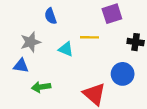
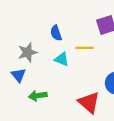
blue semicircle: (51, 16) -> (56, 33), moved
blue triangle: (21, 66) -> (18, 75), turned 42

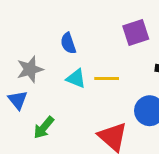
yellow line: (84, 48) -> (107, 79), moved
green arrow: (38, 96) -> (44, 128), turned -42

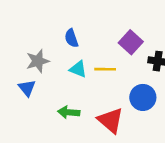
purple square: (136, 33) -> (131, 42), moved, turned -30
green arrow: (44, 128) -> (69, 112), moved, turned 55

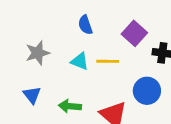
blue semicircle: (71, 38) -> (85, 25), moved
blue triangle: (27, 88) -> (32, 95), moved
* * * * *
* **Task directions**
Look over the entries for "arrow", then copy every line that includes that string.

* **Reply**
green arrow: (38, 96) -> (44, 128), turned -42
green arrow: (44, 128) -> (69, 112), moved, turned 55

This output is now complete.